» PROBLEM
Begin with the line holding "(248, 201) = (344, 194): blue" and end with the last line of the records below. Set down exactly those lines and leave out every picture.

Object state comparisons
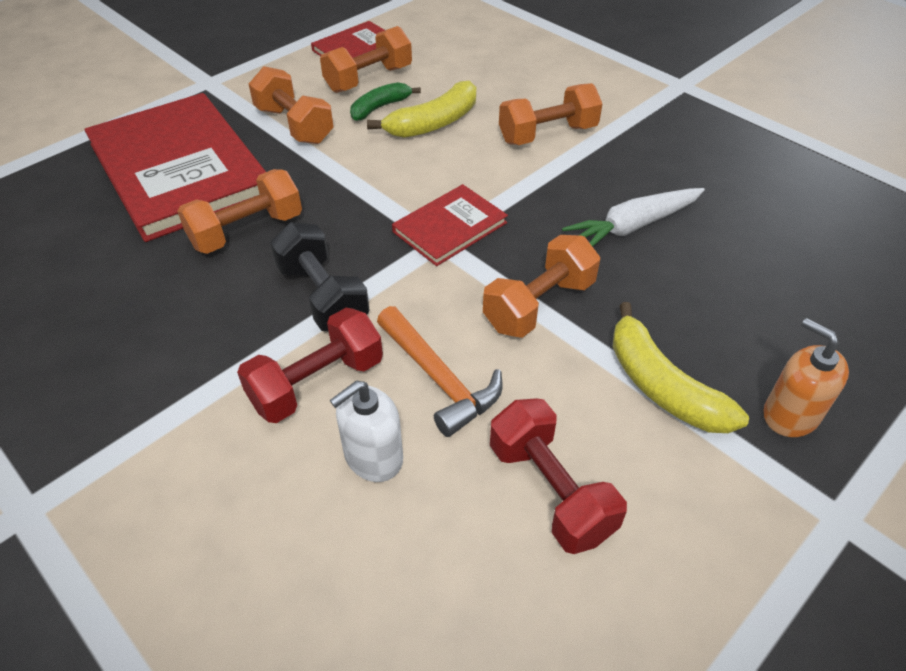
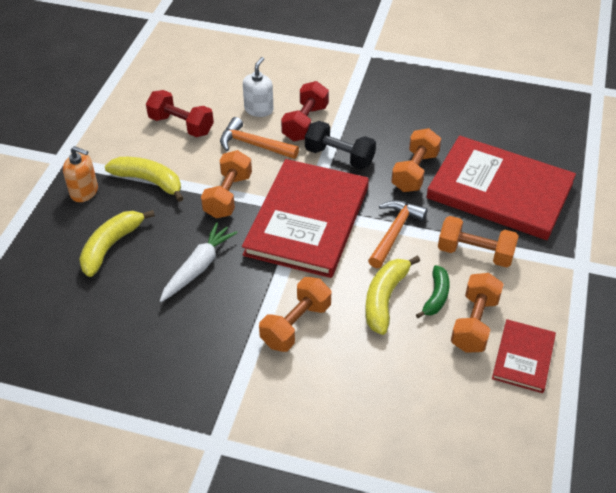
camera: 150 degrees right, 0 degrees up
(356, 174) = (394, 233): none -> orange hammer
(450, 227) = (307, 220): red book -> red book, size x2.05
(754, 299) = (111, 246): none -> yellow banana

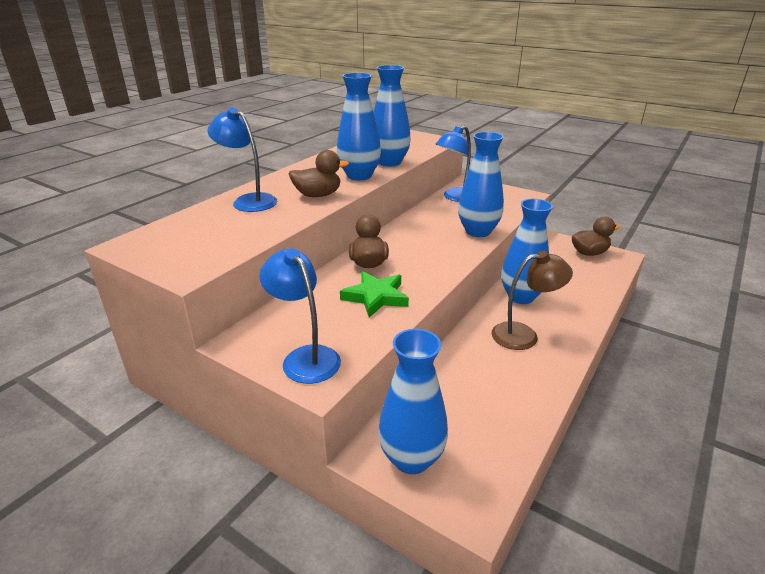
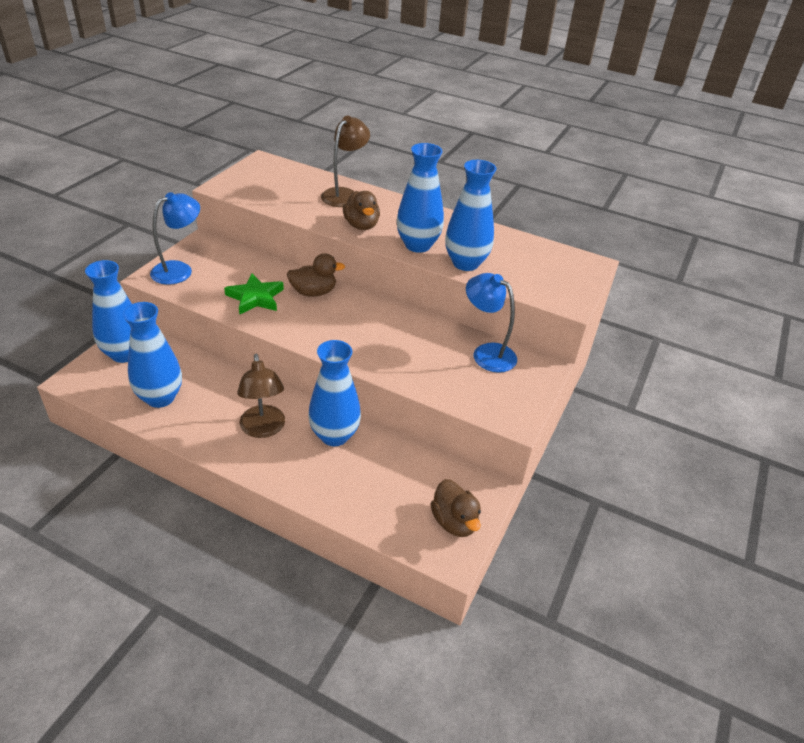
camera: 80 degrees right, 10 degrees up
(248, 201) = (344, 194): blue lamp -> brown lamp
(478, 231) = (391, 365): blue vase -> blue vase (160, 398)

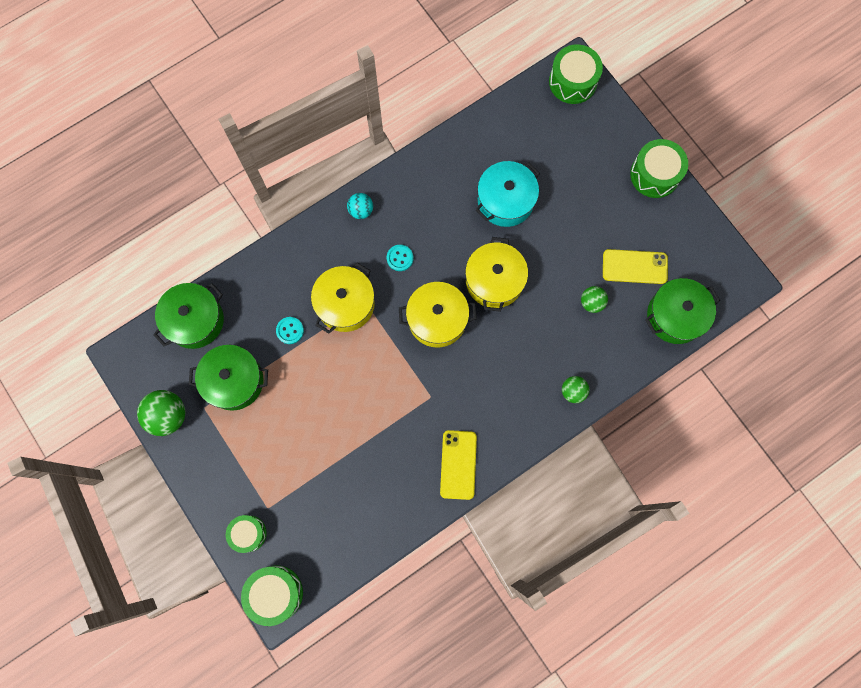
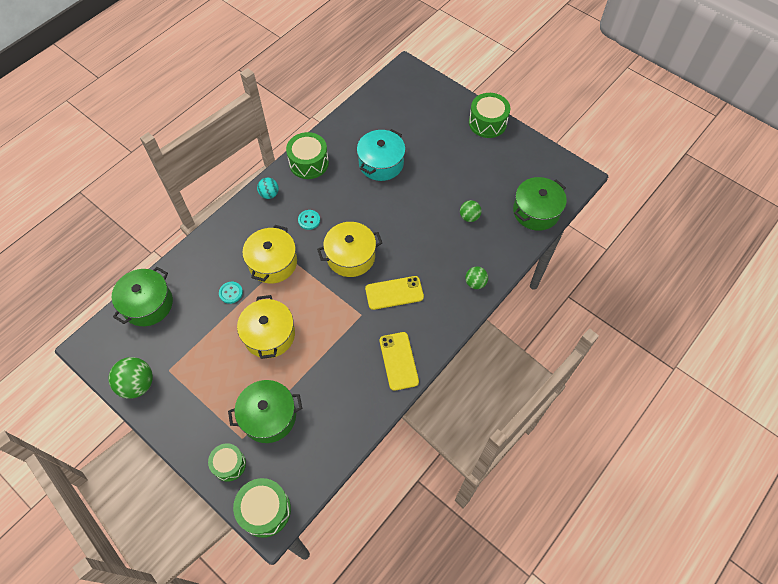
camera: 15 degrees left, 15 degrees down
(234, 381) = (191, 343): green pot -> green pot (269, 416)
(494, 281) = (388, 219): yellow pot -> yellow pot (269, 335)
(572, 82) = (408, 78): green drum -> green drum (309, 163)
(634, 267) = (493, 185): yellow phone -> yellow phone (394, 293)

» SOLUTION TO THE PROBLEM
(248, 201) = (344, 194): blue lamp -> brown lamp
(478, 231) = (391, 365): blue vase -> blue vase (160, 398)

camera: 15 degrees left, 15 degrees down
(234, 381) = (191, 343): green pot -> green pot (269, 416)
(494, 281) = (388, 219): yellow pot -> yellow pot (269, 335)
(572, 82) = (408, 78): green drum -> green drum (309, 163)
(634, 267) = (493, 185): yellow phone -> yellow phone (394, 293)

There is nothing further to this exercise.